GOAL OF THE EXERCISE
Using the listing, copy each whole line that features "cupcake".

------ MATERIAL TO PROCESS ------

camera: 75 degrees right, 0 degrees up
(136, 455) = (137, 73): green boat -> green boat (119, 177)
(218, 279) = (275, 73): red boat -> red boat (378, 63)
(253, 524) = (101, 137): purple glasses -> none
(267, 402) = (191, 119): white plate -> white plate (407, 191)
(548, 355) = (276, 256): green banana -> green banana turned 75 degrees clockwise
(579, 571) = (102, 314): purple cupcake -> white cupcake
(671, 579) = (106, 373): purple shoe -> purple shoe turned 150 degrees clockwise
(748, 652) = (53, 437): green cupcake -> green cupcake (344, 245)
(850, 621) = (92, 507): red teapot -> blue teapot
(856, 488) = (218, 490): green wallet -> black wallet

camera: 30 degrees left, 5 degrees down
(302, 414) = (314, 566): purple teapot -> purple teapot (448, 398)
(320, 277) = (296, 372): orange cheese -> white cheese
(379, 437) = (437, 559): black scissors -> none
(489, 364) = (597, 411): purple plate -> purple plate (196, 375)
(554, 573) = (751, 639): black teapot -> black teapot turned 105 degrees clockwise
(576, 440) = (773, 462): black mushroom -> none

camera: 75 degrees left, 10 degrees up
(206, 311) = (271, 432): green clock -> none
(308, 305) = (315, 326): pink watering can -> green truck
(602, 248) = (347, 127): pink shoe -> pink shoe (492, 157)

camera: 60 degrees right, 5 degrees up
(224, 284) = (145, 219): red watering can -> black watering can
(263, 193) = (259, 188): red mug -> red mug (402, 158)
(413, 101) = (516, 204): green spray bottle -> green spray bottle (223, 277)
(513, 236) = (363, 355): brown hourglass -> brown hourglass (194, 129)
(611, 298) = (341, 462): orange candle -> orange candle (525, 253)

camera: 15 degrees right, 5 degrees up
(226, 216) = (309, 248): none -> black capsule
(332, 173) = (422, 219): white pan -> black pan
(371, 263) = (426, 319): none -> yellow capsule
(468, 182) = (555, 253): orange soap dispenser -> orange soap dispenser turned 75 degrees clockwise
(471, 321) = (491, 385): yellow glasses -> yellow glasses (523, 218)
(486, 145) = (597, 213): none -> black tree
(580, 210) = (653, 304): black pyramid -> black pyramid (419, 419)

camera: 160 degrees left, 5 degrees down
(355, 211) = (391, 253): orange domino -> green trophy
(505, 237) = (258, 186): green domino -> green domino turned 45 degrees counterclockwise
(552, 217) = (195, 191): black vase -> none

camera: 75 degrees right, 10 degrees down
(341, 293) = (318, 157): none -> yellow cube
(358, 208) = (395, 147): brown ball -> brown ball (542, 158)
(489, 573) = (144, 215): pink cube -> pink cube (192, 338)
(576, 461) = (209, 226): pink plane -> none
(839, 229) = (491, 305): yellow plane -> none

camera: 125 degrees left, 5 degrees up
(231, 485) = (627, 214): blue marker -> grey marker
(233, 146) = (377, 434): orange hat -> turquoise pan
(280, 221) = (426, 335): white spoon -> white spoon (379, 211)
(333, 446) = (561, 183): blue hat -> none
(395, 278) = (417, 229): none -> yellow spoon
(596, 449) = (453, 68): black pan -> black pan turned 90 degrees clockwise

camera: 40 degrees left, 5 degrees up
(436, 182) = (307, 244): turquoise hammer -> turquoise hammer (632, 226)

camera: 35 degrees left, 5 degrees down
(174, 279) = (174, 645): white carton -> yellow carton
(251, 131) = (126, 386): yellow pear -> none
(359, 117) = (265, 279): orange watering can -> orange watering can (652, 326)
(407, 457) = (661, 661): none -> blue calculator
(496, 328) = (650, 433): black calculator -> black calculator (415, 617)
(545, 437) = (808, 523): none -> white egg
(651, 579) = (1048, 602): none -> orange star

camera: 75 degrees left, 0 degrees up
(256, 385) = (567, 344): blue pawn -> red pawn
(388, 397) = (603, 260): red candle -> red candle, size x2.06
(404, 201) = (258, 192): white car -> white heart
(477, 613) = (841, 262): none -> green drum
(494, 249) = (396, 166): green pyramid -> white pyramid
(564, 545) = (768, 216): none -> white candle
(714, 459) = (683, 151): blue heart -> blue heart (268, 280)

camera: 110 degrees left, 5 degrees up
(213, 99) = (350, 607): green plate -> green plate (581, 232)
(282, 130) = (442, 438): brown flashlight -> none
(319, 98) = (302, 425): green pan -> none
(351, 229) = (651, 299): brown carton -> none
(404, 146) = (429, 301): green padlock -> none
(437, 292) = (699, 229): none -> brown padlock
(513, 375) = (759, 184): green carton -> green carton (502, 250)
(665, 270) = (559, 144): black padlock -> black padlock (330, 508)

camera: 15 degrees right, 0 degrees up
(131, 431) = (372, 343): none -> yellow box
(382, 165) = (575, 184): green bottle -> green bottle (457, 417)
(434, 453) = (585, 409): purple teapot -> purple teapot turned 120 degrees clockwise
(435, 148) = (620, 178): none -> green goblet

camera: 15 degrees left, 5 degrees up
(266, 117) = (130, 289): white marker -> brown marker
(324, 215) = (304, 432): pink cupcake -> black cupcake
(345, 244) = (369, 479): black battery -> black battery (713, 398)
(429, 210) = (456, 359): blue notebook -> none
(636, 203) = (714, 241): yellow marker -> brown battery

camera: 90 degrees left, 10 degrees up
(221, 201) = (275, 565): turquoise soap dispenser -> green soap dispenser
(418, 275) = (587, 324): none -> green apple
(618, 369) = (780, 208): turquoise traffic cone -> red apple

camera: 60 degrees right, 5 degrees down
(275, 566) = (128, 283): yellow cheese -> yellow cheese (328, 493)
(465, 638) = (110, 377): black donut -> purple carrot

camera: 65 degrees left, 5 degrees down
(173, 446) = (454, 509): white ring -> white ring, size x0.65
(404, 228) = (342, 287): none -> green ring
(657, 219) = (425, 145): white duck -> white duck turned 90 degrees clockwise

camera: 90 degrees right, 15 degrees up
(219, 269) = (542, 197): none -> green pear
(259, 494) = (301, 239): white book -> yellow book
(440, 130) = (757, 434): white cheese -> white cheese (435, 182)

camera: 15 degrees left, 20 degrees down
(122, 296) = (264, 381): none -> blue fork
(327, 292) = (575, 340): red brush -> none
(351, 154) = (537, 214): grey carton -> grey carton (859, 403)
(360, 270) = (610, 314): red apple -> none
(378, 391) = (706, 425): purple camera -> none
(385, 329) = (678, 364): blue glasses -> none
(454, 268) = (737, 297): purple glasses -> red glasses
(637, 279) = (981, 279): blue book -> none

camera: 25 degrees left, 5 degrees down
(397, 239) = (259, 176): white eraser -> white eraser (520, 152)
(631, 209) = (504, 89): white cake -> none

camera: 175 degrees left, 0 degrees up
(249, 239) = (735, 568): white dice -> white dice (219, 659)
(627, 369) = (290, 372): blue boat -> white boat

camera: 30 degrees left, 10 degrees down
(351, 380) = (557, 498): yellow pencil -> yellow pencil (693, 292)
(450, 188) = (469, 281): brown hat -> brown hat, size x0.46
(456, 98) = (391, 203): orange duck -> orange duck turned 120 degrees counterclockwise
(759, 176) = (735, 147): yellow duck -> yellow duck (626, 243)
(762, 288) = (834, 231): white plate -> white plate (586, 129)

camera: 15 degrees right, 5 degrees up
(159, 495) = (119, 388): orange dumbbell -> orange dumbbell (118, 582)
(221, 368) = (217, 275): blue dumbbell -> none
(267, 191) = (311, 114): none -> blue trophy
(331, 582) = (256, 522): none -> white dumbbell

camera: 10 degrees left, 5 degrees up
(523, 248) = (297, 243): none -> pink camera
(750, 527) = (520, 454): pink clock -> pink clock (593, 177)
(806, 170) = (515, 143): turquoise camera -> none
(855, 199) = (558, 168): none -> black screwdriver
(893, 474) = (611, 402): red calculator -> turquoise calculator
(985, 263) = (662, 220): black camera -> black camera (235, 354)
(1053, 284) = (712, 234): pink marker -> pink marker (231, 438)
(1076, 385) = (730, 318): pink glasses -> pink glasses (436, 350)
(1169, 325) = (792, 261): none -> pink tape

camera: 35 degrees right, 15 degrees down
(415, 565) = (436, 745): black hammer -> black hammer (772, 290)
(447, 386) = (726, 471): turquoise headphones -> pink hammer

------

RESPONSE BOX
(579, 571) = (102, 314): purple cupcake -> white cupcake
(748, 652) = (53, 437): green cupcake -> green cupcake (344, 245)
(324, 215) = (304, 432): pink cupcake -> black cupcake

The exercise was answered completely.